*Exercise objective*. Lines before the one containing "peón (rosa) (2nd" are to be left out; that line and every line after it, through the last line below, are to be reproduced exactly.

*Exercise data*.
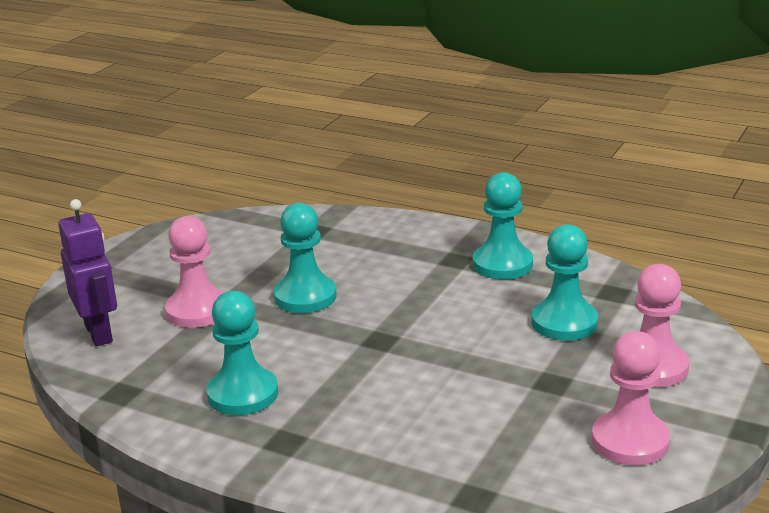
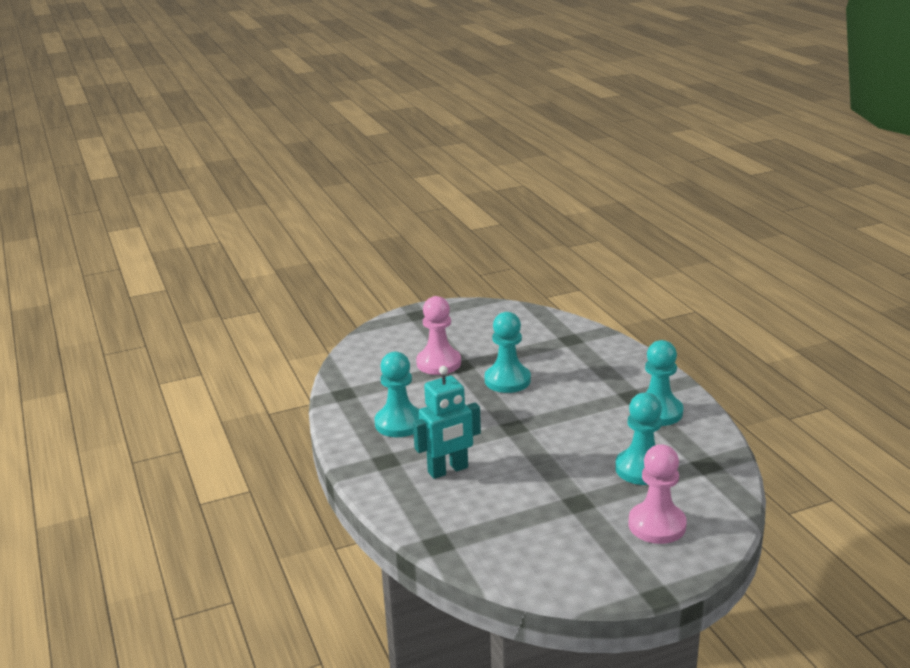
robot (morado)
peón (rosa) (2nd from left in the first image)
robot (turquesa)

*Answer to the exercise*.
peón (rosa) (2nd from left in the first image)
robot (turquesa)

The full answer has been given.